*** Opening of Record set ***

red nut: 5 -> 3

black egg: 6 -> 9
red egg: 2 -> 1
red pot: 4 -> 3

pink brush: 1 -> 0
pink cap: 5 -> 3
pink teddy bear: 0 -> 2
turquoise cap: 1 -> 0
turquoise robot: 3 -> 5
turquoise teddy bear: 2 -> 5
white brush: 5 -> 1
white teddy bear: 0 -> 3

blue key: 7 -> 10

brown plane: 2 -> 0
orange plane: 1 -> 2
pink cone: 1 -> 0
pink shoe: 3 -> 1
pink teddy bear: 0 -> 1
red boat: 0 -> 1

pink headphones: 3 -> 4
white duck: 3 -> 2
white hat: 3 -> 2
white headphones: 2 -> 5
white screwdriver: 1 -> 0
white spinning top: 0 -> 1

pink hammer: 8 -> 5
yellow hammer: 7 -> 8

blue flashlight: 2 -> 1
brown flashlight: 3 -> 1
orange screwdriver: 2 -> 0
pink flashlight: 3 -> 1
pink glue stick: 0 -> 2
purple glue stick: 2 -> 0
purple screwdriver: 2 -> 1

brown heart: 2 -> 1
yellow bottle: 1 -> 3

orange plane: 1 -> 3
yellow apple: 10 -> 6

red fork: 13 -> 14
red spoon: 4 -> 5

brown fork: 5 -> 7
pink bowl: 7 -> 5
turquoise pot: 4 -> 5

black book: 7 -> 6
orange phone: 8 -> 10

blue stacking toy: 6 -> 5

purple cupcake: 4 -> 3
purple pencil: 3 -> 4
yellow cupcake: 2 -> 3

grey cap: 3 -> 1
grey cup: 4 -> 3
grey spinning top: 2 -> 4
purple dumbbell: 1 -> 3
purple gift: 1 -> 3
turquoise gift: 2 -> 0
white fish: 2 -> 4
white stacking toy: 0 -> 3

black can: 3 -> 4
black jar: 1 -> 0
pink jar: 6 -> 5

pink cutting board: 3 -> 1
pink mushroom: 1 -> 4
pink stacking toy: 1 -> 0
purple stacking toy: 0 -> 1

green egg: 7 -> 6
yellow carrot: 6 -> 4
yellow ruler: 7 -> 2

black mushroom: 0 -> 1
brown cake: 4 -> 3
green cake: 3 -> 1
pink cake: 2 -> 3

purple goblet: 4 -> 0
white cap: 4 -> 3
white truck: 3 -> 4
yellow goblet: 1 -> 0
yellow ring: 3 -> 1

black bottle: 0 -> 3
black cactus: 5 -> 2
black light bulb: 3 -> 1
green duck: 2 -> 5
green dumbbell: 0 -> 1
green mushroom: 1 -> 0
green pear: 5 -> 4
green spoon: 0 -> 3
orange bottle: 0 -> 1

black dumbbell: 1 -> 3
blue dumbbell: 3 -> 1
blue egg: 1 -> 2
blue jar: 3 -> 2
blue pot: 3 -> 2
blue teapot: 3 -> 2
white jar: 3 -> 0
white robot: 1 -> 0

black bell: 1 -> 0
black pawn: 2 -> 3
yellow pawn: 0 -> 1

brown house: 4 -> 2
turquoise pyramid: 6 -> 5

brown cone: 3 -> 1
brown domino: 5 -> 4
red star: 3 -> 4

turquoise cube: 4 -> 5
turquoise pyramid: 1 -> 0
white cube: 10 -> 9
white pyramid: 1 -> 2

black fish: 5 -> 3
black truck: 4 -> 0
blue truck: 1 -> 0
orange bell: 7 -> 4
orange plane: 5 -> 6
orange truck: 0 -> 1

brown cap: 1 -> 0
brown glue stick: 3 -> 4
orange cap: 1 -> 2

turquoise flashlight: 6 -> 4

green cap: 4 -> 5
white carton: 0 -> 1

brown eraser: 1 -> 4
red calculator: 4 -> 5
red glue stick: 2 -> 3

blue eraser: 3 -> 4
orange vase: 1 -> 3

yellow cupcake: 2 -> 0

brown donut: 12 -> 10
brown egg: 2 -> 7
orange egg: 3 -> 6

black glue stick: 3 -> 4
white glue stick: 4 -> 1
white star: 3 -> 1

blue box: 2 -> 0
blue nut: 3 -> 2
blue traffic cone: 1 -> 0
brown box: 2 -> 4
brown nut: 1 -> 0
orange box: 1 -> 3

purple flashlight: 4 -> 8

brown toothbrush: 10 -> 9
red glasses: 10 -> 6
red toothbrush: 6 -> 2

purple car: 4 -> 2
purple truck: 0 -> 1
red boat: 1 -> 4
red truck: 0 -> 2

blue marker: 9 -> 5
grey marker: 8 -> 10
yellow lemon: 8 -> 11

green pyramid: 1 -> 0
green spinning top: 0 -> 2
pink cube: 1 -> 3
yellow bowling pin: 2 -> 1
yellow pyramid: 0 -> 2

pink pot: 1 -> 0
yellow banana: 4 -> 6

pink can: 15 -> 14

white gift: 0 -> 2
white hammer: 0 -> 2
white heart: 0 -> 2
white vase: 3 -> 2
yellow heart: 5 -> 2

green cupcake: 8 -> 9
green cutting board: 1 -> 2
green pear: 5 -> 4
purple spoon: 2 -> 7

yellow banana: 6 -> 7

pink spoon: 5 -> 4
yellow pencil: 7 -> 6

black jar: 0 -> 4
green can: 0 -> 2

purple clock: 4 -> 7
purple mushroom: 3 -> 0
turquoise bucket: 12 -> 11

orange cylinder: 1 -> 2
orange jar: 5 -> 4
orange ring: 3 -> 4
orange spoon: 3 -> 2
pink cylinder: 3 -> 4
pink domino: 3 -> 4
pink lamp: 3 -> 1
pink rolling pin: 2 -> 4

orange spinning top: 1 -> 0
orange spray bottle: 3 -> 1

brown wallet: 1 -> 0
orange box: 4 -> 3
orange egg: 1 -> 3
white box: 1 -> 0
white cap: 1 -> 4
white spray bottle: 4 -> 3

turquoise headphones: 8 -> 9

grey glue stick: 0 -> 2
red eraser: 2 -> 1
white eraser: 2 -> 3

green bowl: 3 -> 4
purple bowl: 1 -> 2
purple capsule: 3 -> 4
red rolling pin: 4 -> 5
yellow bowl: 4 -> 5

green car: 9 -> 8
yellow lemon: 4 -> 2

*** Close of Record set ***

> Your task:
Each line in the listing where the word "eraser" is found is to be copied.

> Solution:
brown eraser: 1 -> 4
blue eraser: 3 -> 4
red eraser: 2 -> 1
white eraser: 2 -> 3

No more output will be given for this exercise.